(RECORD SET)
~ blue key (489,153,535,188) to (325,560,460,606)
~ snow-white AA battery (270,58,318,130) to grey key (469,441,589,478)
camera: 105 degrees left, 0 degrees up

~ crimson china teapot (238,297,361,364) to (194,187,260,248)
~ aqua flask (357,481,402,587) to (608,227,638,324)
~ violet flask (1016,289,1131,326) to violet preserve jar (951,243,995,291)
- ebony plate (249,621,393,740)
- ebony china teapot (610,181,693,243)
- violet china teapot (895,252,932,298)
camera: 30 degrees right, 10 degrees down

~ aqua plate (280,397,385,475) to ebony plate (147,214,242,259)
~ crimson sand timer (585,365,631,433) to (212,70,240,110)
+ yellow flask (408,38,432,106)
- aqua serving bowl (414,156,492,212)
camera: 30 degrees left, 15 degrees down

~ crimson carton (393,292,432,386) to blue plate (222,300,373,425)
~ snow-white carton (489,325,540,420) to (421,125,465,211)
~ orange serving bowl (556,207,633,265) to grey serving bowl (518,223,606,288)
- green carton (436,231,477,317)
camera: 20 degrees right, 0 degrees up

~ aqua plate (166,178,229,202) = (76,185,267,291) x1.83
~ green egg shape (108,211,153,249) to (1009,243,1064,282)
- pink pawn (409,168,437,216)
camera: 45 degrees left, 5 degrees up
(End RECORD SET)
§ **TASK ITEM**: When you retype the entries above, keep every line identical to the source.

§ **ANSWER TO THIS PROBLEM**:
~ blue key (489,153,535,188) to (325,560,460,606)
~ snow-white AA battery (270,58,318,130) to grey key (469,441,589,478)
camera: 105 degrees left, 0 degrees up

~ crimson china teapot (238,297,361,364) to (194,187,260,248)
~ aqua flask (357,481,402,587) to (608,227,638,324)
~ violet flask (1016,289,1131,326) to violet preserve jar (951,243,995,291)
- ebony plate (249,621,393,740)
- ebony china teapot (610,181,693,243)
- violet china teapot (895,252,932,298)
camera: 30 degrees right, 10 degrees down

~ aqua plate (280,397,385,475) to ebony plate (147,214,242,259)
~ crimson sand timer (585,365,631,433) to (212,70,240,110)
+ yellow flask (408,38,432,106)
- aqua serving bowl (414,156,492,212)
camera: 30 degrees left, 15 degrees down

~ crimson carton (393,292,432,386) to blue plate (222,300,373,425)
~ snow-white carton (489,325,540,420) to (421,125,465,211)
~ orange serving bowl (556,207,633,265) to grey serving bowl (518,223,606,288)
- green carton (436,231,477,317)
camera: 20 degrees right, 0 degrees up

~ aqua plate (166,178,229,202) = (76,185,267,291) x1.83
~ green egg shape (108,211,153,249) to (1009,243,1064,282)
- pink pawn (409,168,437,216)
camera: 45 degrees left, 5 degrees up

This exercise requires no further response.